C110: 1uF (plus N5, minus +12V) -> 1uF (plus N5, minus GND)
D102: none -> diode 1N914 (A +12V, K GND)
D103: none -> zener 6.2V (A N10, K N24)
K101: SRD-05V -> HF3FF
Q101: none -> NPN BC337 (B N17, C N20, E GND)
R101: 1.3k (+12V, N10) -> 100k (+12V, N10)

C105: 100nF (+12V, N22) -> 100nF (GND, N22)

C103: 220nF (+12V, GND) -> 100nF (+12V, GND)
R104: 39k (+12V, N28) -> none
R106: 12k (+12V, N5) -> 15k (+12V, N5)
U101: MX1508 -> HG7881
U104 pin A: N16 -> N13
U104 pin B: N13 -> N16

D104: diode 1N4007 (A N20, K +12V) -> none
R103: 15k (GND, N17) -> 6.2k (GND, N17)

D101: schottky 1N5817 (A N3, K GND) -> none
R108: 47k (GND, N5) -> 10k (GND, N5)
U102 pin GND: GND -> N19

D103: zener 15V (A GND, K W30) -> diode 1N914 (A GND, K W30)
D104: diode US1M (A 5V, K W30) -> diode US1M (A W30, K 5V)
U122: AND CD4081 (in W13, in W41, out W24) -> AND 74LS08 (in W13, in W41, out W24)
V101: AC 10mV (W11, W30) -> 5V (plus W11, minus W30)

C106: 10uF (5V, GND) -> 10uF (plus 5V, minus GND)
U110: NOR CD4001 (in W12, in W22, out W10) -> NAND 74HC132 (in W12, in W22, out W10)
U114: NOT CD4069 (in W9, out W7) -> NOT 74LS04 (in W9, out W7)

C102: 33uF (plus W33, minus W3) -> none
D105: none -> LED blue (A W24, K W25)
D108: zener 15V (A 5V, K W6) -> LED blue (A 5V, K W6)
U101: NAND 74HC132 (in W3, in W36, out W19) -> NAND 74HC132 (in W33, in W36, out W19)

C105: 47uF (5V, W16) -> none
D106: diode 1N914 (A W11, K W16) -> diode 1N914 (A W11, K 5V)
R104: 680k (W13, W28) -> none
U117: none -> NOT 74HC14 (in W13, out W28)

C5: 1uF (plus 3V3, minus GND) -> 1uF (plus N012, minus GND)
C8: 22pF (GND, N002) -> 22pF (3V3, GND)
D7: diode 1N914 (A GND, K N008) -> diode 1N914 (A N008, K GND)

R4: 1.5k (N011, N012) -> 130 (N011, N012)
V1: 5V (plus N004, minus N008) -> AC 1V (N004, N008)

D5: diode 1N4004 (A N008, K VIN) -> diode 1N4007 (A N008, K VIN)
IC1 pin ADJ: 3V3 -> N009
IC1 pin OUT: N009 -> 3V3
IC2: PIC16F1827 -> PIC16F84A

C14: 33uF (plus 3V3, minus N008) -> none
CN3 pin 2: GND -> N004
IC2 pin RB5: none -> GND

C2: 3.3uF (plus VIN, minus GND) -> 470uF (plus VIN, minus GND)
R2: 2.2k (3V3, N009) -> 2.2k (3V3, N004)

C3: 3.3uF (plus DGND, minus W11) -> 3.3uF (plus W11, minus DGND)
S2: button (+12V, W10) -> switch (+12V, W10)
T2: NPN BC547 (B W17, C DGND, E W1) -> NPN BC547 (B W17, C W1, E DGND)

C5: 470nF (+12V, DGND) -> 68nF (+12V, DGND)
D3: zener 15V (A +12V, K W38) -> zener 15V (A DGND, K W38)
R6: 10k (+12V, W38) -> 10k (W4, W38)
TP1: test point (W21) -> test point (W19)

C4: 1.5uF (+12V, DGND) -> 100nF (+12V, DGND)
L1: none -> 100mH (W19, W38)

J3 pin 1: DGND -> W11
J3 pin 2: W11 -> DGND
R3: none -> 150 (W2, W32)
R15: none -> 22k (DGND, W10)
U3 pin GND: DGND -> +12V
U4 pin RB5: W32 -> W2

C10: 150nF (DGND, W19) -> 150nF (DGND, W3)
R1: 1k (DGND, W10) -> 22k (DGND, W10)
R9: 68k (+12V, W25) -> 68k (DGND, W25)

:: WHAT YOU WILL DO ::
Using the entries above, repeat only the lines from the one containing "U114: NOT CD4069" through the one containing "D108: zener 15V", end lines included.

:: ANSWER BELOW ::
U114: NOT CD4069 (in W9, out W7) -> NOT 74LS04 (in W9, out W7)

C102: 33uF (plus W33, minus W3) -> none
D105: none -> LED blue (A W24, K W25)
D108: zener 15V (A 5V, K W6) -> LED blue (A 5V, K W6)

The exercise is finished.